Return a copy of each line in the listing that includes the word "pink".

BEGIN

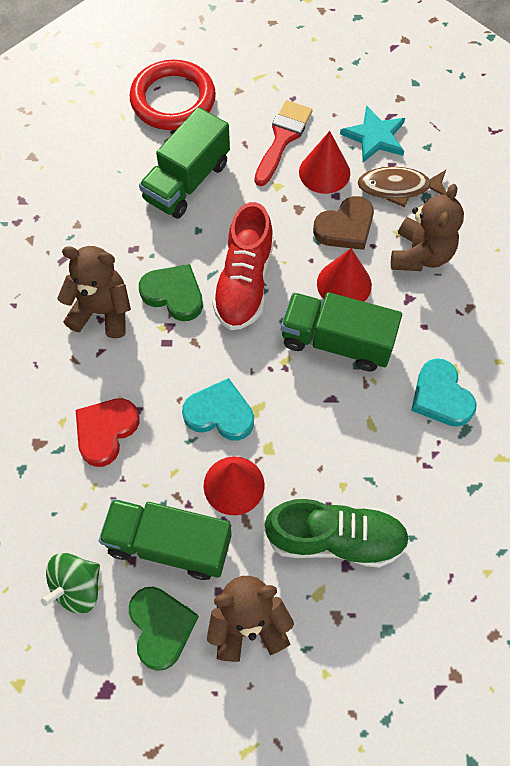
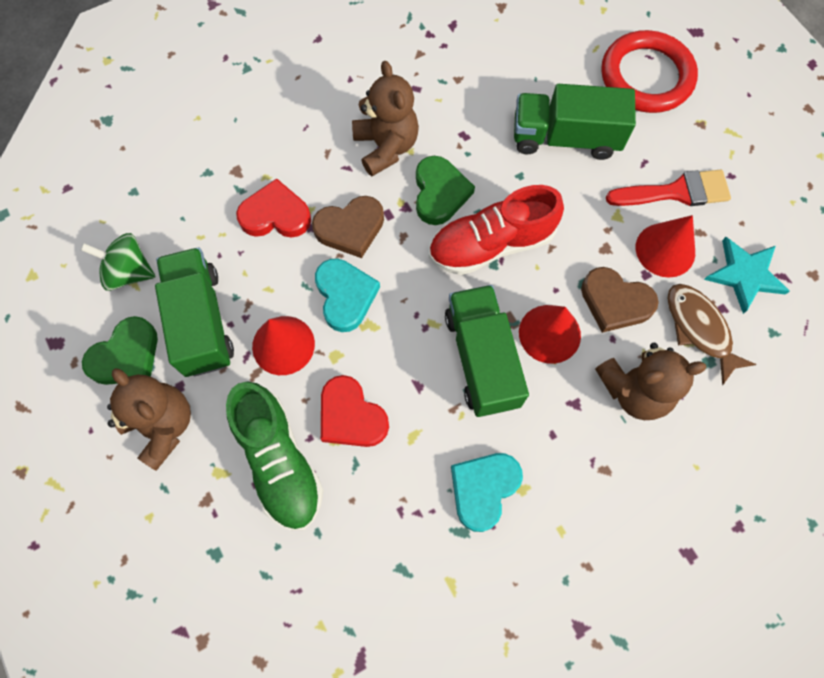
camera: 60 degrees right, 5 degrees up
(160, 378) = (350, 228): none -> brown heart
(328, 462) = (351, 416): none -> red heart

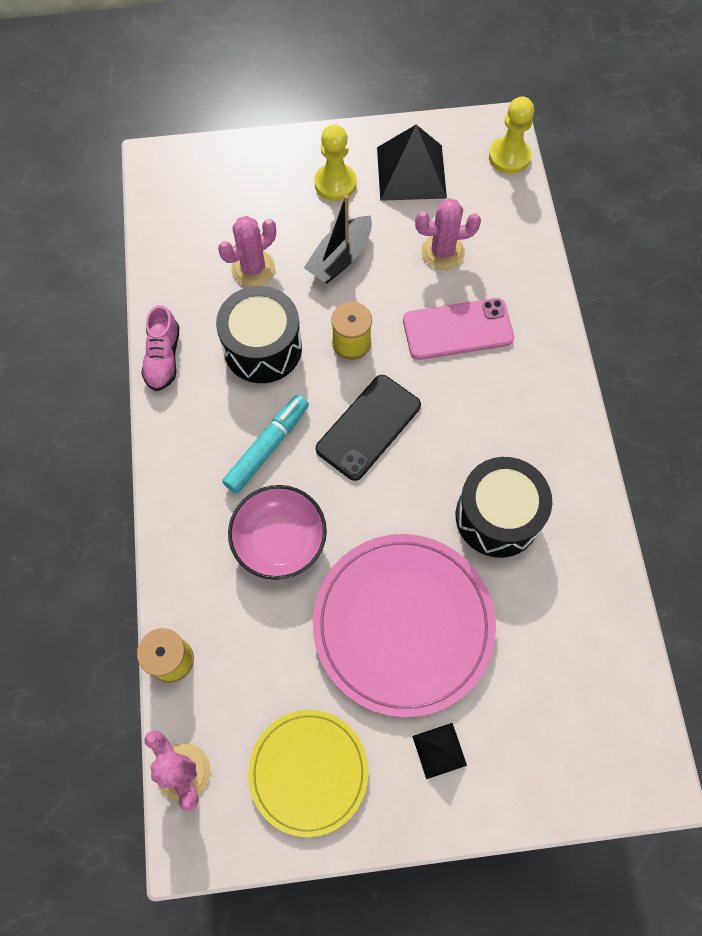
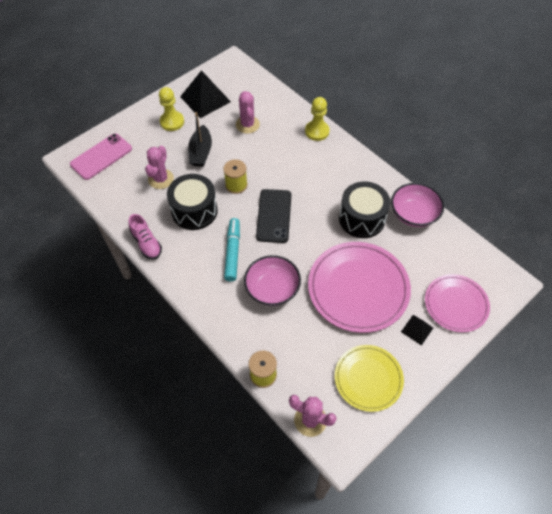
camera: 35 degrees left, 10 degrees down
(442, 252) = (247, 124): pink cactus -> pink cactus turned 60 degrees counterclockwise
(457, 329) = (281, 152): pink phone -> pink phone (101, 156)
(509, 157) = (245, 71): yellow pawn -> yellow pawn (317, 131)
(533, 754) = (456, 304): none -> pink plate
(586, 562) = (413, 214): none -> pink bowl

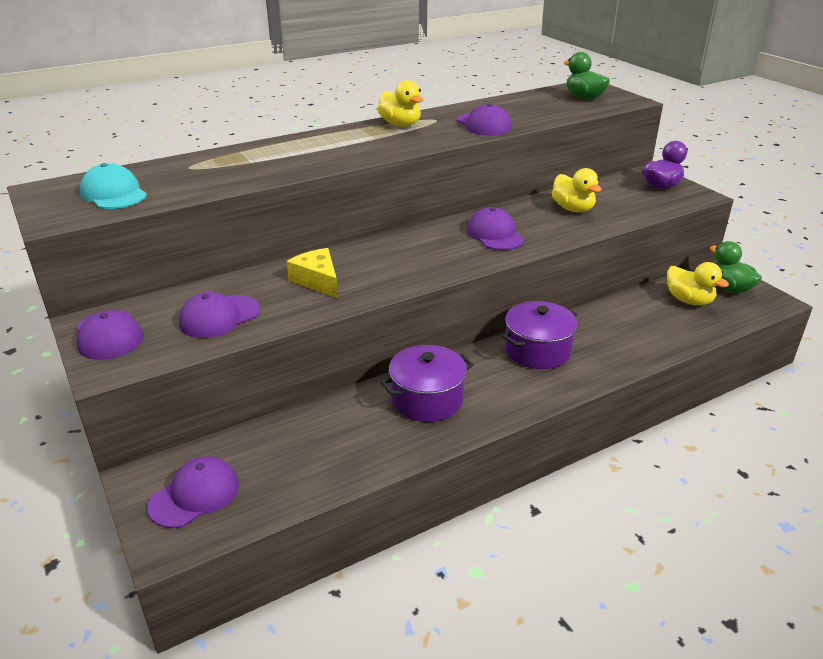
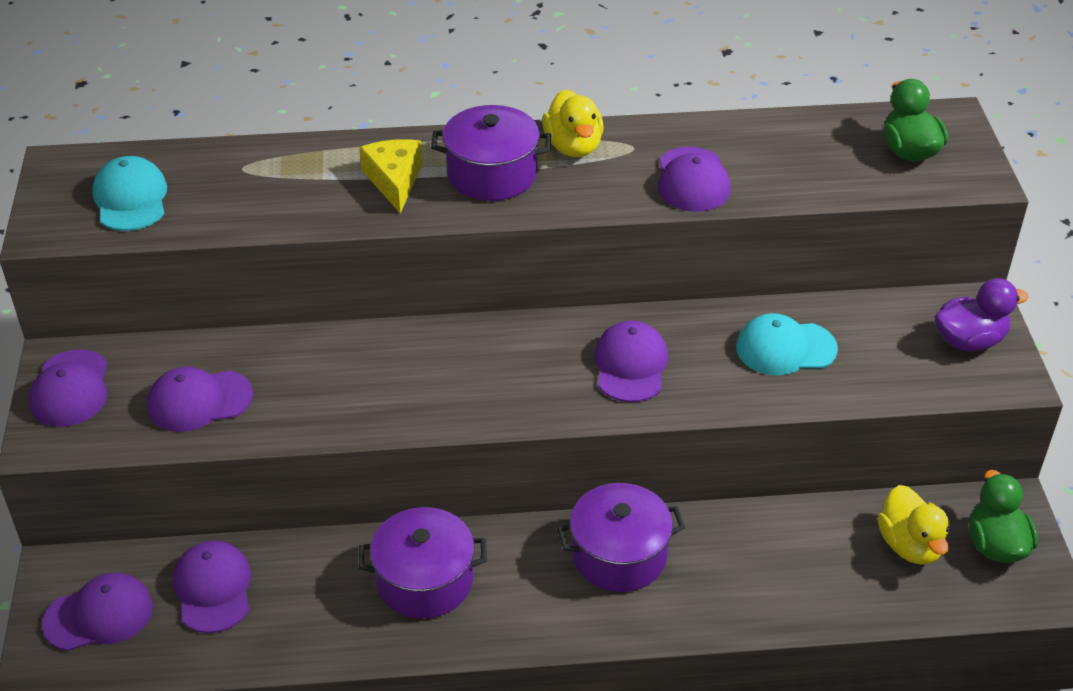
camera: 25 degrees right, 10 degrees up
(277, 450) = (213, 589): none -> purple cap
(317, 281) = (345, 377): yellow cheese -> yellow cheese (394, 180)
(362, 142) = (492, 174): none -> purple pot
(573, 209) = (785, 348): yellow duck -> turquoise cap

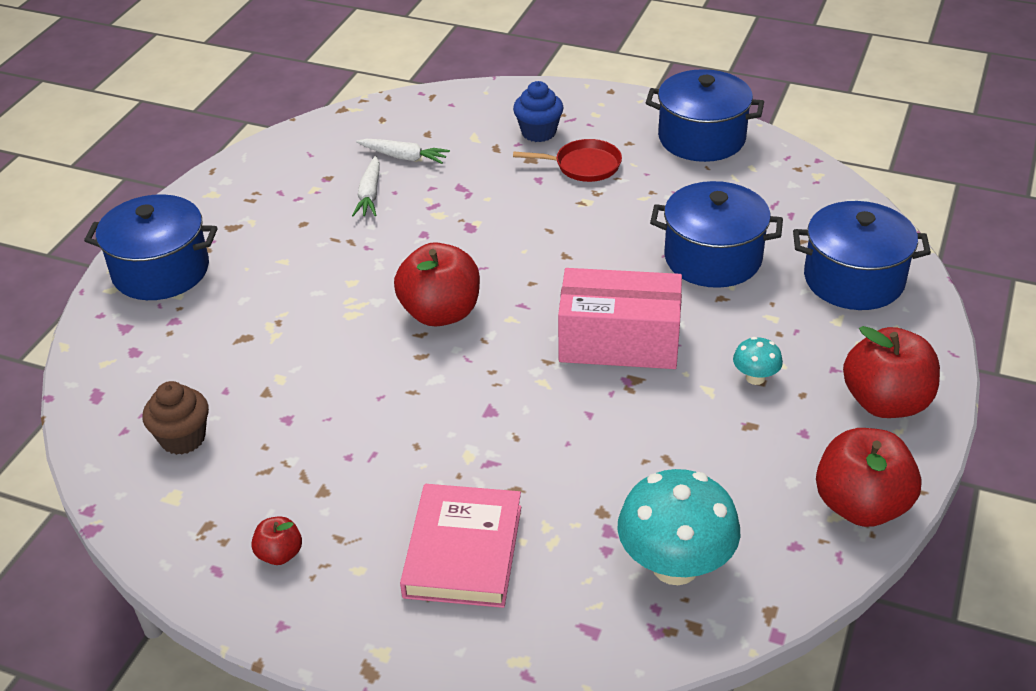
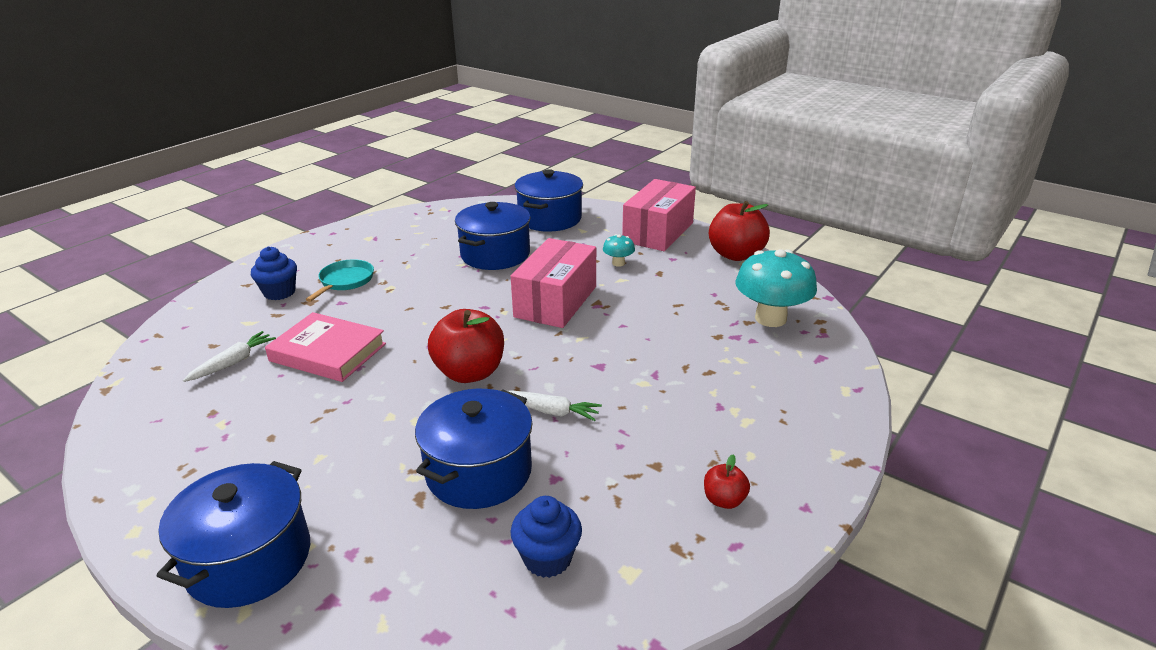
camera: 75 degrees left, 10 degrees down
(183, 438) = (547, 558): brown cupcake -> blue cupcake
(370, 194) = (269, 389): white carrot -> white carrot (551, 411)
(463, 551) = (741, 399): pink book -> pink book (328, 352)
(583, 166) = (345, 281): red pan -> turquoise pan
(701, 138) = (363, 234): blue pot -> blue pot (479, 472)
(885, 402) = (658, 232): red apple -> pink box

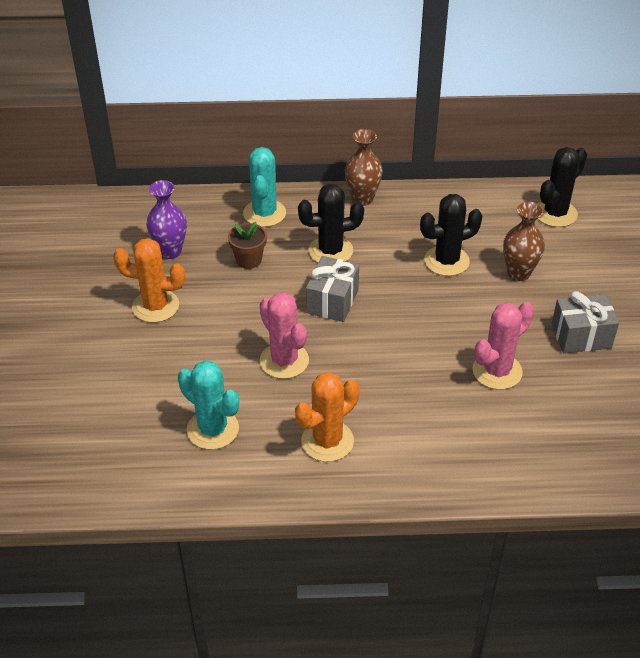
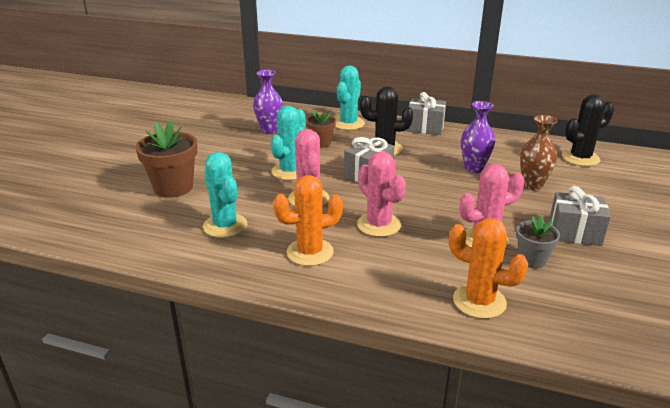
camera: 20 degrees right, 15 degrees down
(111, 386) = (173, 187): none -> brown flower pot
(155, 306) = (238, 154): orange cactus -> orange cactus (479, 301)
(238, 320) = (290, 171): none -> turquoise cactus
(362, 199) = (425, 128): brown vase -> grey gift
(381, 380) = (379, 225): none -> pink cactus
(446, 261) = (474, 168): black cactus -> purple vase
(551, 387) = (532, 260): none -> grey flower pot

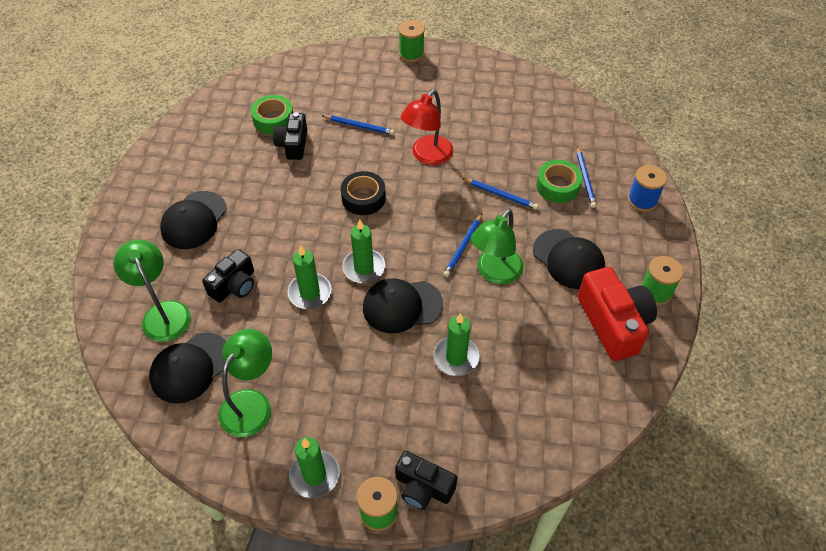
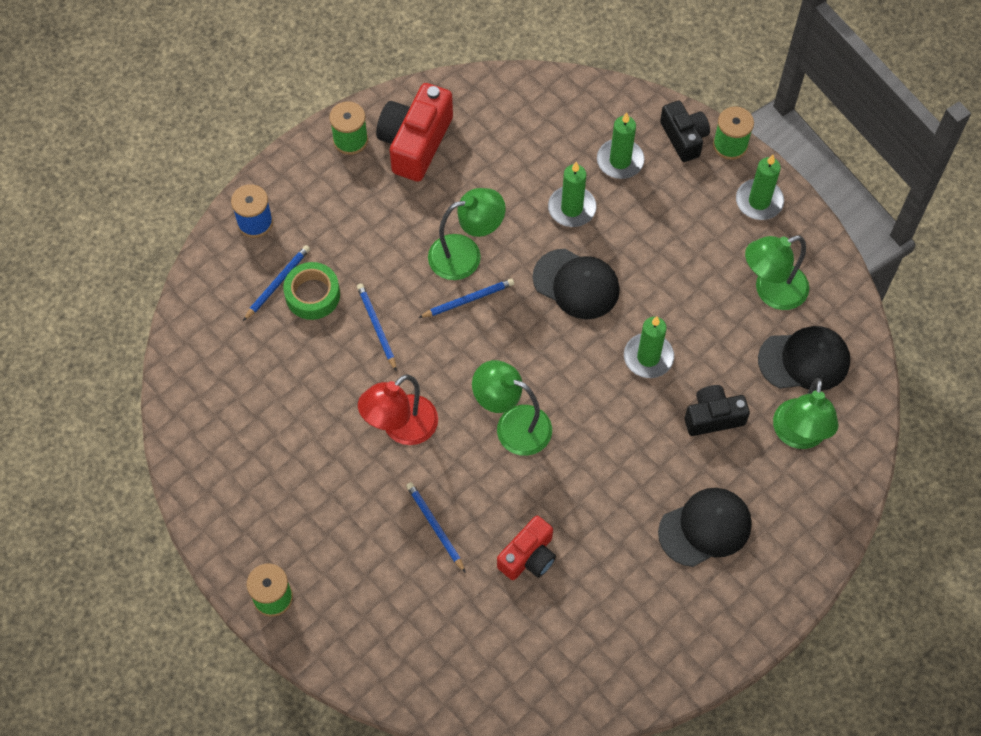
camera: 140 degrees left, 10 degrees up
(273, 119) = (522, 614): green tape -> none
(293, 144) = (528, 556): black camera -> red camera
(363, 198) = (512, 425): black tape -> green lamp
(364, 268) = (578, 346): green candle -> green candle (620, 161)
(427, 156) = (401, 428): red lamp -> red lamp turned 150 degrees clockwise
(568, 259) = (388, 219): black cap -> none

END

Solution to this exercise
(442, 252) = (247, 124): pink cactus -> pink cactus turned 60 degrees counterclockwise
(457, 329) = (281, 152): pink phone -> pink phone (101, 156)
(533, 754) = (456, 304): none -> pink plate
(586, 562) = (413, 214): none -> pink bowl
(463, 551) = (741, 399): pink book -> pink book (328, 352)
(885, 402) = (658, 232): red apple -> pink box
(381, 380) = (379, 225): none -> pink cactus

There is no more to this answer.